**DATA SHOWN**
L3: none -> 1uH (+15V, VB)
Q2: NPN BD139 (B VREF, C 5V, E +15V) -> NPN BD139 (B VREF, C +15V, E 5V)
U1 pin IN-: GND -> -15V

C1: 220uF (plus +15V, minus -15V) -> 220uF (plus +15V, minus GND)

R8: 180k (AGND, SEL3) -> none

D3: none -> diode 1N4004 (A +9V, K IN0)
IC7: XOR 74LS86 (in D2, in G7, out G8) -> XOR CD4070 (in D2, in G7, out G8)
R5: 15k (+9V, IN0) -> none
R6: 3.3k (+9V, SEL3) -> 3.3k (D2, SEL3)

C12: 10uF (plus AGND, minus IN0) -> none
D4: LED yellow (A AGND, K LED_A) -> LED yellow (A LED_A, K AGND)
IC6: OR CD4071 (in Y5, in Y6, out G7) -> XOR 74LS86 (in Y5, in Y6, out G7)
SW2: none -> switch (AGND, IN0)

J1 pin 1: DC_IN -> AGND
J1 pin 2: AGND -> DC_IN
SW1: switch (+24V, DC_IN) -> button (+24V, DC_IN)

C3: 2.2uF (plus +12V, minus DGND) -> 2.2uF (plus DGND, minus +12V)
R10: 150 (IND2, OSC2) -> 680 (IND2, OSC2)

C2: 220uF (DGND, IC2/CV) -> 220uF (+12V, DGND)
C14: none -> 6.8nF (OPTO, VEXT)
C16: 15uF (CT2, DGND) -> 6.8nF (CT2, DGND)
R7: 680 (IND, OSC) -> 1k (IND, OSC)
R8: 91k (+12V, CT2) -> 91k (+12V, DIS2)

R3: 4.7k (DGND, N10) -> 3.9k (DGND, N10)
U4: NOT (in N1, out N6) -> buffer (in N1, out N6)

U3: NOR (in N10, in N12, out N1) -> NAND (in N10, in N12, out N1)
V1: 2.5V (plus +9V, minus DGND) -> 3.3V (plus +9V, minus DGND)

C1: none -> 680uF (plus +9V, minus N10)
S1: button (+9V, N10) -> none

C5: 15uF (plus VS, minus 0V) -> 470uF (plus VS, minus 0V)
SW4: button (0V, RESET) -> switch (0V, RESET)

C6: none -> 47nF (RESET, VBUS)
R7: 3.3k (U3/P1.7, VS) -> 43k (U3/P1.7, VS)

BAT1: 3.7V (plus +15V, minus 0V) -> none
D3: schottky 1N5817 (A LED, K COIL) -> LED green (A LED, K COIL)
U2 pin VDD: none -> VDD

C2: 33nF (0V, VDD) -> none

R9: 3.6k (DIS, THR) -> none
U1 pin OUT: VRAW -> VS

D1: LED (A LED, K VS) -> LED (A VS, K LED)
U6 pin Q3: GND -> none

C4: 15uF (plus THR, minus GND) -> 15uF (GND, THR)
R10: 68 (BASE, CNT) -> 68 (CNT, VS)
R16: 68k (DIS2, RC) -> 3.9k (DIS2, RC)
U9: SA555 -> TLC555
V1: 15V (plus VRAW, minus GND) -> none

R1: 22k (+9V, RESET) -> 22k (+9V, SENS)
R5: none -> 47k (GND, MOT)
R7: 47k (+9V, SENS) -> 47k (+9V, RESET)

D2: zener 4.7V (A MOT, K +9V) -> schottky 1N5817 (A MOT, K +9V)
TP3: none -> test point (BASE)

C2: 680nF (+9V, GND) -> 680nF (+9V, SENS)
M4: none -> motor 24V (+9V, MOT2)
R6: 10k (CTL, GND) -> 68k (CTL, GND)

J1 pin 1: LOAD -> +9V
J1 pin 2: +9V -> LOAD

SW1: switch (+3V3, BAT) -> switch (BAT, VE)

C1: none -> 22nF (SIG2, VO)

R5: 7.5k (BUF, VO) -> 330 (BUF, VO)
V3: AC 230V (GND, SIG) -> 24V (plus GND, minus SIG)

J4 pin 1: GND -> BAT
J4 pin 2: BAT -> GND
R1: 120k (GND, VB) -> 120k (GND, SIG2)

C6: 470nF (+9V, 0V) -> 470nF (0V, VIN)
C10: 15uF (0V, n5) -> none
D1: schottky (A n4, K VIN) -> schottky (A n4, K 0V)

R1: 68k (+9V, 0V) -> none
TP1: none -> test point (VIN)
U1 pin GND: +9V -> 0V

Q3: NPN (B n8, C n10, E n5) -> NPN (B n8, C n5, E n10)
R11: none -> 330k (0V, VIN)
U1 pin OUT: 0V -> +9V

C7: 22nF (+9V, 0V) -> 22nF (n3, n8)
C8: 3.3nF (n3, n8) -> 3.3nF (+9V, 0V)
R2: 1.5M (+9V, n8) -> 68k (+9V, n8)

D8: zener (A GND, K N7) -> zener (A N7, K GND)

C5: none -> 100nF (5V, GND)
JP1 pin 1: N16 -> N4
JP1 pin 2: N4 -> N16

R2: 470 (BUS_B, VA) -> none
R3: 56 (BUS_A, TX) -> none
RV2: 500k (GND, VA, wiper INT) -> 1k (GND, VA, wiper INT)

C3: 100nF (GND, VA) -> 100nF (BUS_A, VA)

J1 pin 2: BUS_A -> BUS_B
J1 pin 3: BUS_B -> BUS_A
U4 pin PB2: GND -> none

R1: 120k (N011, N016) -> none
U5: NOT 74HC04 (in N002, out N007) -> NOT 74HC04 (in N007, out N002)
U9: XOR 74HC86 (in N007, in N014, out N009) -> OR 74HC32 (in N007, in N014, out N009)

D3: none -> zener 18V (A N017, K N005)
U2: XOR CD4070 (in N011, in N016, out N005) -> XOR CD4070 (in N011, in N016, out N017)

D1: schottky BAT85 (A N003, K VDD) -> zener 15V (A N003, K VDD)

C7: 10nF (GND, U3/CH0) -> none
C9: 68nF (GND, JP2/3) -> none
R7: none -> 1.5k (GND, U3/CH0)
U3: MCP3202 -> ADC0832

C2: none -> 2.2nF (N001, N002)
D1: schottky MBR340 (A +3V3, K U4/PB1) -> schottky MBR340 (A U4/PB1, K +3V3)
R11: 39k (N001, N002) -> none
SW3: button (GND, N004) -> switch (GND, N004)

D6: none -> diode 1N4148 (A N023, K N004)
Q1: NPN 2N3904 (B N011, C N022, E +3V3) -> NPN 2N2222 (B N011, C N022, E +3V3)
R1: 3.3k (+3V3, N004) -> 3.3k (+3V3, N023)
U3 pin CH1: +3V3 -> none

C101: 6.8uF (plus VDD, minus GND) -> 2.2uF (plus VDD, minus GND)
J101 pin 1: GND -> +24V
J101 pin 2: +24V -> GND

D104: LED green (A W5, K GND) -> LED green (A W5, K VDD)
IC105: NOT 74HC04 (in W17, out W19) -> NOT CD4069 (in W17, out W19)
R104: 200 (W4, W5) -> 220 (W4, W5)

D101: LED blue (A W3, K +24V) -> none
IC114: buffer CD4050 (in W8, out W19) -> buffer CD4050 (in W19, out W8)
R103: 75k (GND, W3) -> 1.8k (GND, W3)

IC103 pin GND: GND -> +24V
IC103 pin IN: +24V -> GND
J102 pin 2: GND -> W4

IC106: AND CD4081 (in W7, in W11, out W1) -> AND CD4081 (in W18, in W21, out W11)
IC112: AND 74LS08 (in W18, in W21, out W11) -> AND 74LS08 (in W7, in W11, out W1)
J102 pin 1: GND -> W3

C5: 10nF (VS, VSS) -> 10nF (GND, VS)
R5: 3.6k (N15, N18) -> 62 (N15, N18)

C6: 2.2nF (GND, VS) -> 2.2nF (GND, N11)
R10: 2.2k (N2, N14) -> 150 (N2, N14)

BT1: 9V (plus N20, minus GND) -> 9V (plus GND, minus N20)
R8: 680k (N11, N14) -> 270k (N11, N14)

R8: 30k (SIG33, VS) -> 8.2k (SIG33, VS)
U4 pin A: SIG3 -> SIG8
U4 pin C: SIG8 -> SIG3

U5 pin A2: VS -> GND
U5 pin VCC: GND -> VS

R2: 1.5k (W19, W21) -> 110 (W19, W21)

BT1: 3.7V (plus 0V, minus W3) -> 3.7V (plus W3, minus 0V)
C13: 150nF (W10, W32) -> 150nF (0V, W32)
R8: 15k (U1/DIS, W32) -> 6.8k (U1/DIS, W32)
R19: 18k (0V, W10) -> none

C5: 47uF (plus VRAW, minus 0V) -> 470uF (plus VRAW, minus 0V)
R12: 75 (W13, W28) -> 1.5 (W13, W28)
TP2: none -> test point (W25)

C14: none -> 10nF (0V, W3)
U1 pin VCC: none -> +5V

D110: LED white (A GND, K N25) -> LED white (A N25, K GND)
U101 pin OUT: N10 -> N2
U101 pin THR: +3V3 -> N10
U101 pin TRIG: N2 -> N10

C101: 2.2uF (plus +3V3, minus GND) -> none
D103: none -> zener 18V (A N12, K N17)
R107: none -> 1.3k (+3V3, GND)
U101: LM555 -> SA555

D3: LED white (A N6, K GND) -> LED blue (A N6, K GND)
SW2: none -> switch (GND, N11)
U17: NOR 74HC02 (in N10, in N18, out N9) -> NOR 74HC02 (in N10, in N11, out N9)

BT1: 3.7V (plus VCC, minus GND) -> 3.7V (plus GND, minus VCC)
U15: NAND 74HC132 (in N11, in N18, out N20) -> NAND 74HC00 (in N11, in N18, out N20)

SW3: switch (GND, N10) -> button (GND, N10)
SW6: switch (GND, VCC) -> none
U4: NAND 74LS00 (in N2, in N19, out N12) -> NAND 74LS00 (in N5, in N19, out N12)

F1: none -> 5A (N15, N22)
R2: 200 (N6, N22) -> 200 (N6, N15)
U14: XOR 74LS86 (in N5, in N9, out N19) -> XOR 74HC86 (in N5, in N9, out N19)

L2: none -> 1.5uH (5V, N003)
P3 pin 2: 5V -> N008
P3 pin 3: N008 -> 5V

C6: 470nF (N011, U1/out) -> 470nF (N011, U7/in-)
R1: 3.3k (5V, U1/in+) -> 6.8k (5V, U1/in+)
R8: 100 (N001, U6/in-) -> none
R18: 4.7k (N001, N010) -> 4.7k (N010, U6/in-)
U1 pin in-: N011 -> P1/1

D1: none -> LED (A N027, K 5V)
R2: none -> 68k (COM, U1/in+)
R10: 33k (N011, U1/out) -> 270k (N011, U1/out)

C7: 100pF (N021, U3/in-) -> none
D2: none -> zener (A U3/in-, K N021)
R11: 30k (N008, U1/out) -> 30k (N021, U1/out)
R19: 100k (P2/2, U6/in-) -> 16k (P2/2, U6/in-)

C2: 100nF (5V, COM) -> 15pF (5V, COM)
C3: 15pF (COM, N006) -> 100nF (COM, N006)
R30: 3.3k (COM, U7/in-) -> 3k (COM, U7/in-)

**ACTIVITY**
With the line holding "R8: 30k (SIG33, VS) -> 8.2k (SIG33, VS)" as the first and the line holding "U1 pin VCC: none -> +5V" as the last, please transcribe exactly the lines of the material above in that range and nothing else.

**SOLUTION TO THIS TASK**
R8: 30k (SIG33, VS) -> 8.2k (SIG33, VS)
U4 pin A: SIG3 -> SIG8
U4 pin C: SIG8 -> SIG3

U5 pin A2: VS -> GND
U5 pin VCC: GND -> VS

R2: 1.5k (W19, W21) -> 110 (W19, W21)

BT1: 3.7V (plus 0V, minus W3) -> 3.7V (plus W3, minus 0V)
C13: 150nF (W10, W32) -> 150nF (0V, W32)
R8: 15k (U1/DIS, W32) -> 6.8k (U1/DIS, W32)
R19: 18k (0V, W10) -> none

C5: 47uF (plus VRAW, minus 0V) -> 470uF (plus VRAW, minus 0V)
R12: 75 (W13, W28) -> 1.5 (W13, W28)
TP2: none -> test point (W25)

C14: none -> 10nF (0V, W3)
U1 pin VCC: none -> +5V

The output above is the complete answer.